### WORK TO COMPLETE:
Give all of the data again exactly as written, omitting every image.

#####

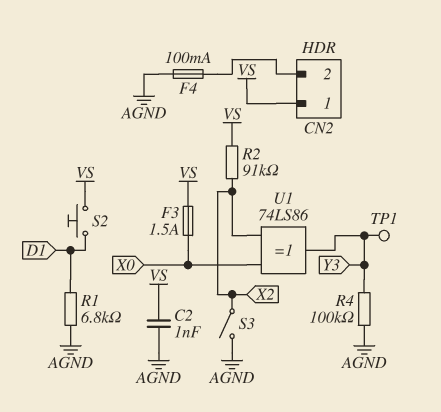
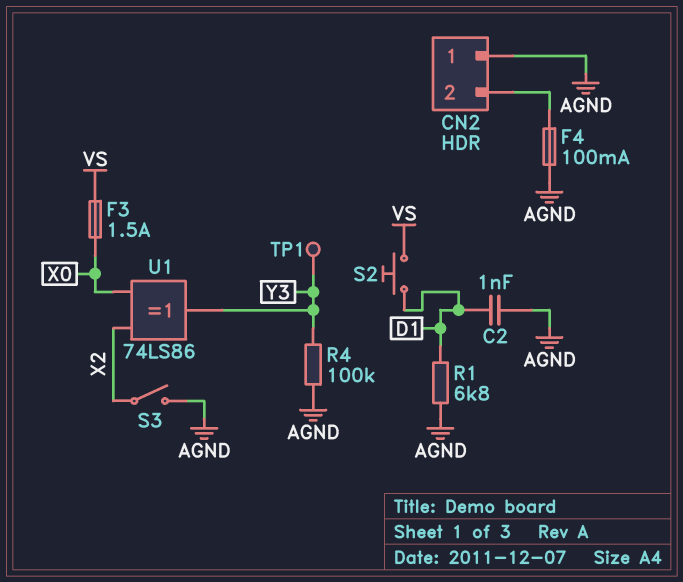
C2: 1nF (AGND, VS) -> 1nF (AGND, D1)
CN2 pin 1: VS -> AGND
R2: 91k (VS, X2) -> none

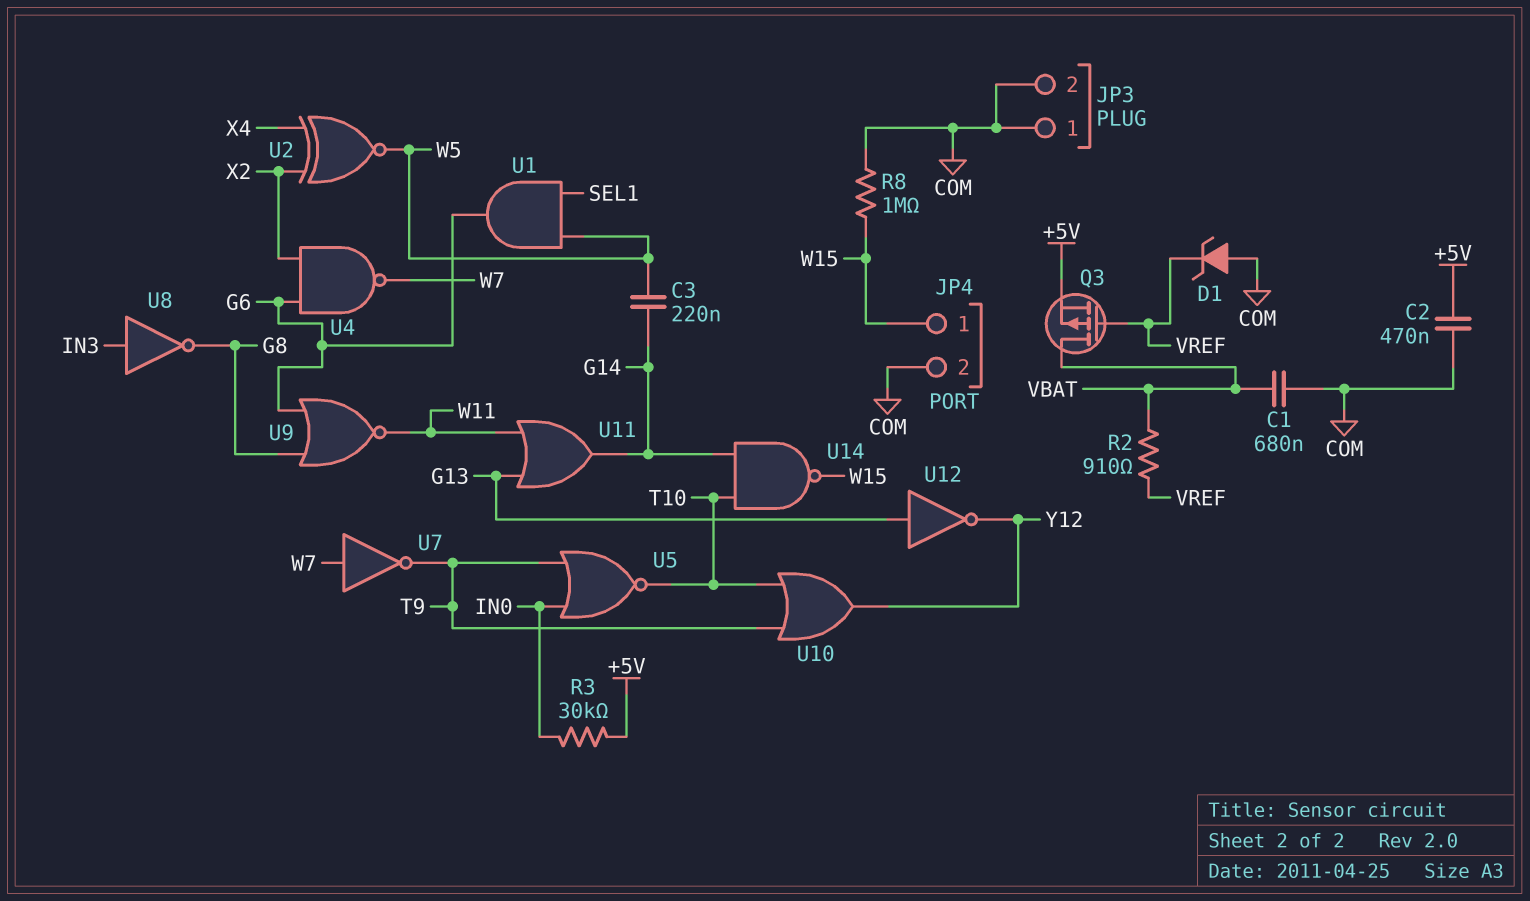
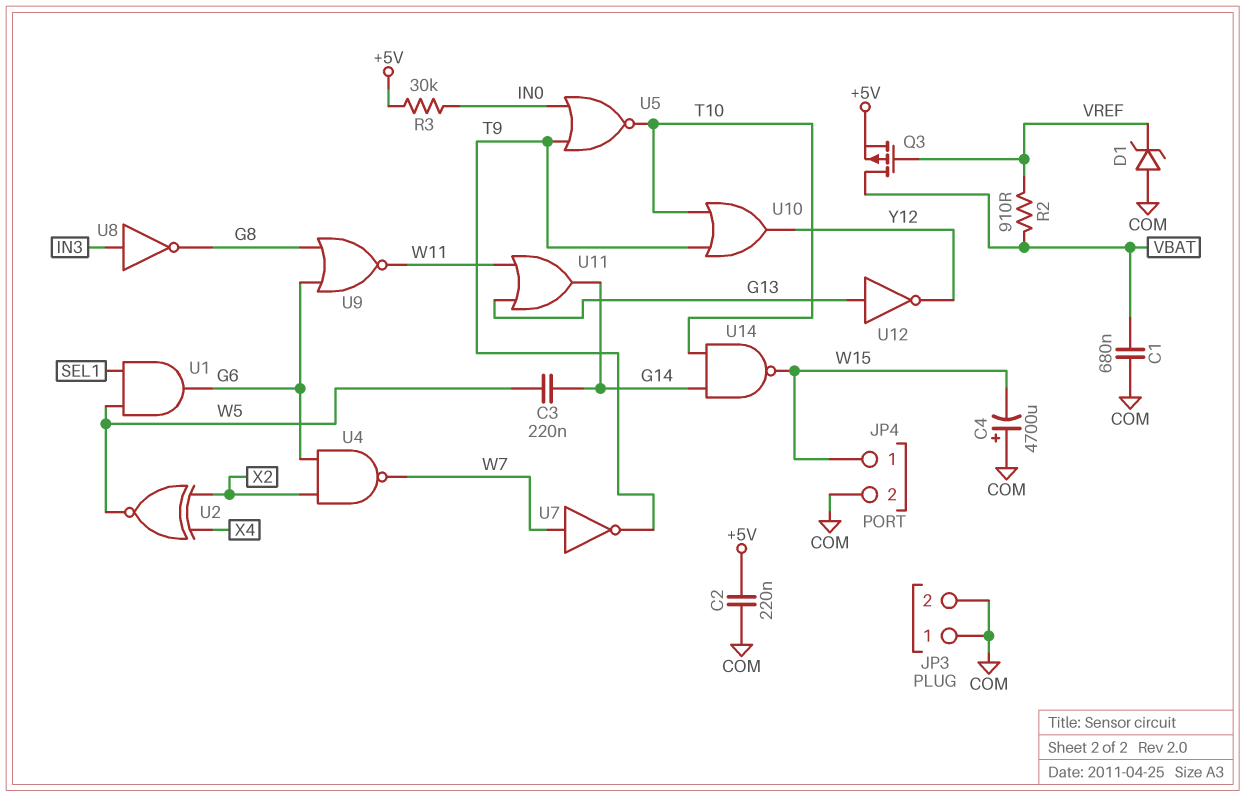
C2: 470nF (+5V, COM) -> 220nF (+5V, COM)
C4: none -> 4700uF (plus COM, minus W15)
R8: 1M (COM, W15) -> none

#####

### REPLY TO THE TASK:
C2: 1nF (AGND, VS) -> 1nF (AGND, D1)
CN2 pin 1: VS -> AGND
R2: 91k (VS, X2) -> none

C2: 470nF (+5V, COM) -> 220nF (+5V, COM)
C4: none -> 4700uF (plus COM, minus W15)
R8: 1M (COM, W15) -> none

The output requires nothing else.